- [WHAT THE TASK REQUIRES]:
The line with "grey slope G1:G2" marks the first line to copy, and the line with "green brick F5" marks the last. Transcribe that stretch of the data below exactly, without pictures.

- [ENTRIES SHOWN]:
----

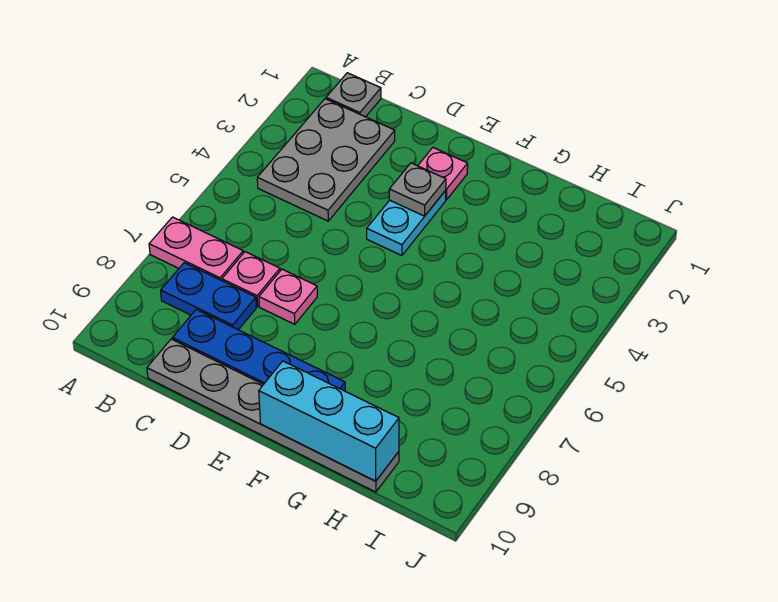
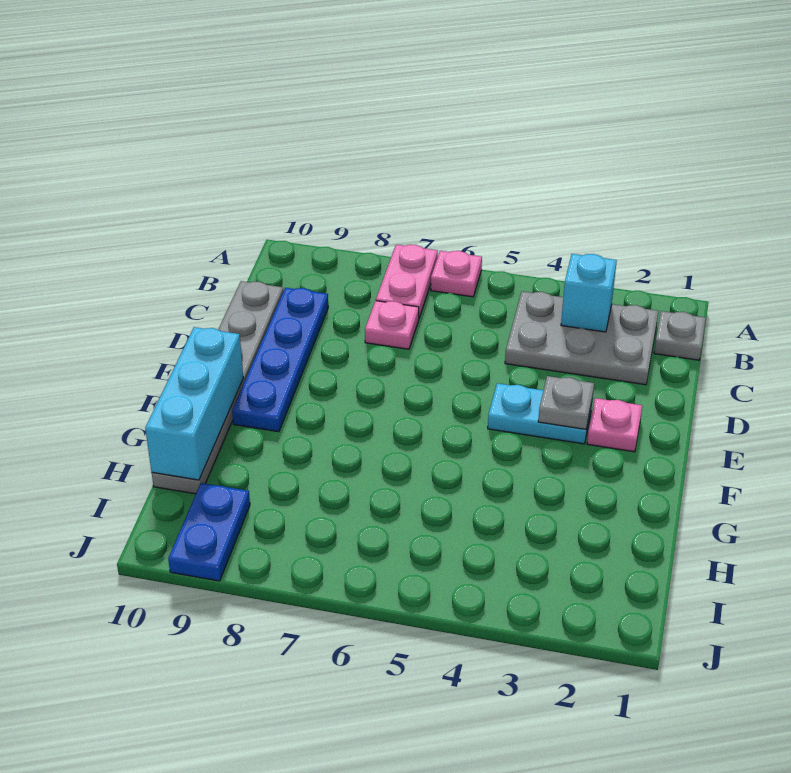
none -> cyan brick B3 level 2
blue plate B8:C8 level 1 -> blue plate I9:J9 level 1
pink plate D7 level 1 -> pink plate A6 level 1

----

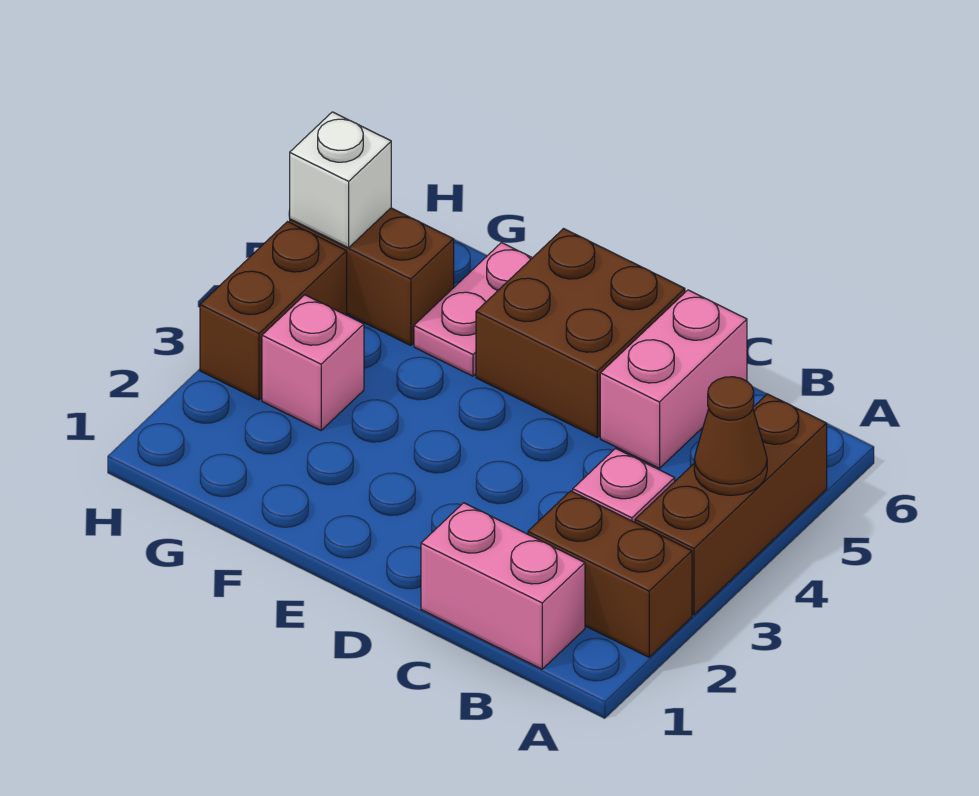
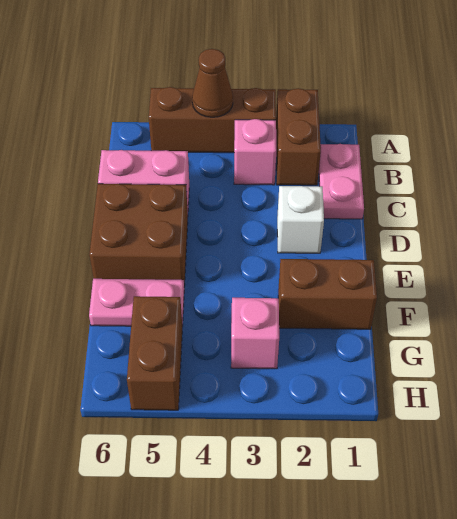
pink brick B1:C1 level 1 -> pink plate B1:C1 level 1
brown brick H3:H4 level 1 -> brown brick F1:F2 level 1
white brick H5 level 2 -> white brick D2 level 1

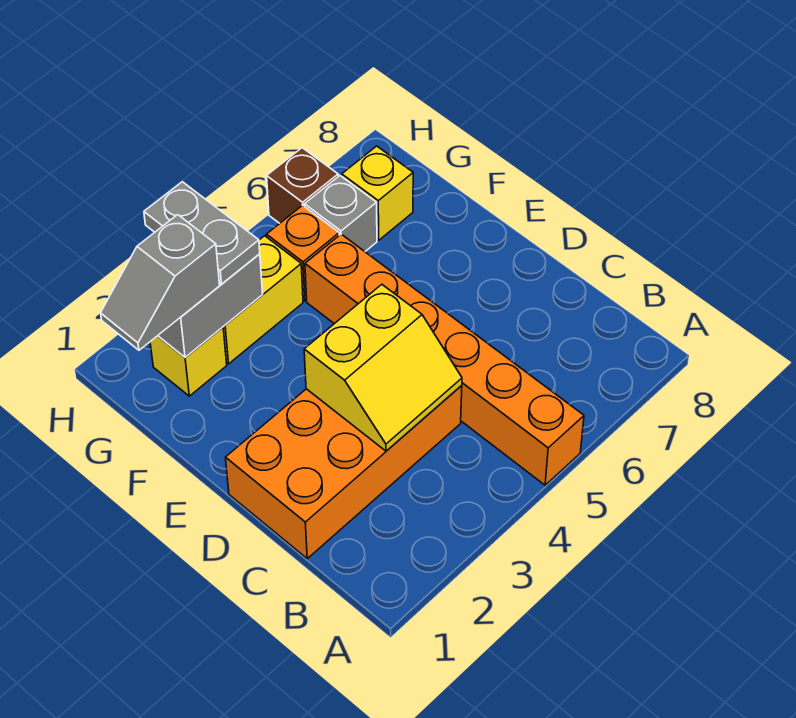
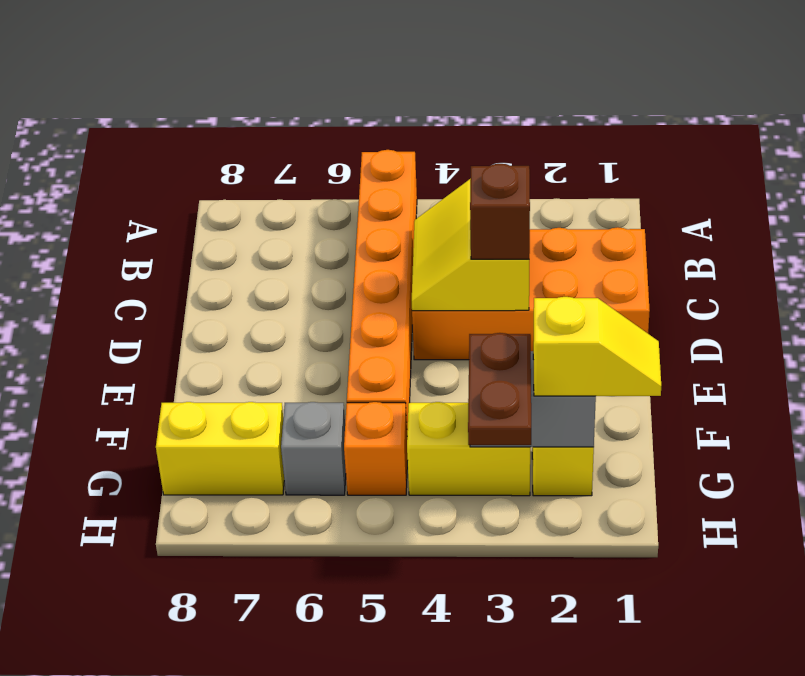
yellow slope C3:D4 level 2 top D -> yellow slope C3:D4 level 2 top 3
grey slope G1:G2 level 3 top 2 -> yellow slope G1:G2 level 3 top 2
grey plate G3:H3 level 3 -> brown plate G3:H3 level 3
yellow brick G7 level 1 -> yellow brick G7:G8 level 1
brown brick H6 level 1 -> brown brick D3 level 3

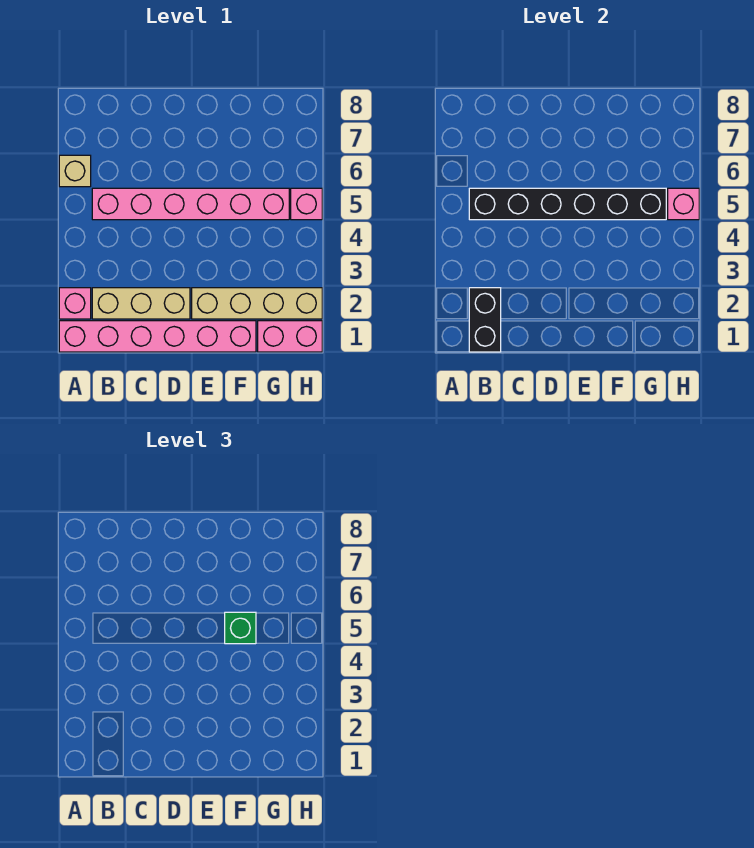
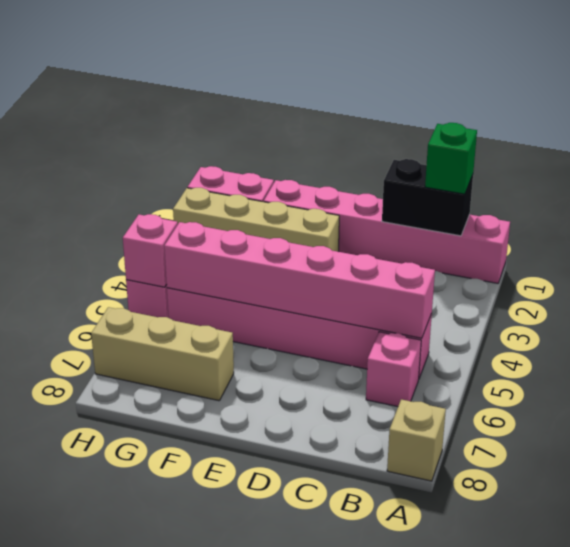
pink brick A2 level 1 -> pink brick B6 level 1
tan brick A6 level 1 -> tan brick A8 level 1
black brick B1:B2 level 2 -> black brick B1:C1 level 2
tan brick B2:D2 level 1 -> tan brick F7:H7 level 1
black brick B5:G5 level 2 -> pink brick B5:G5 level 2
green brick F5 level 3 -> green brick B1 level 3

----

- [EXPECTED ANSWER]:
grey slope G1:G2 level 3 top 2 -> yellow slope G1:G2 level 3 top 2
grey plate G3:H3 level 3 -> brown plate G3:H3 level 3
yellow brick G7 level 1 -> yellow brick G7:G8 level 1
brown brick H6 level 1 -> brown brick D3 level 3

pink brick A2 level 1 -> pink brick B6 level 1
tan brick A6 level 1 -> tan brick A8 level 1
black brick B1:B2 level 2 -> black brick B1:C1 level 2
tan brick B2:D2 level 1 -> tan brick F7:H7 level 1
black brick B5:G5 level 2 -> pink brick B5:G5 level 2
green brick F5 level 3 -> green brick B1 level 3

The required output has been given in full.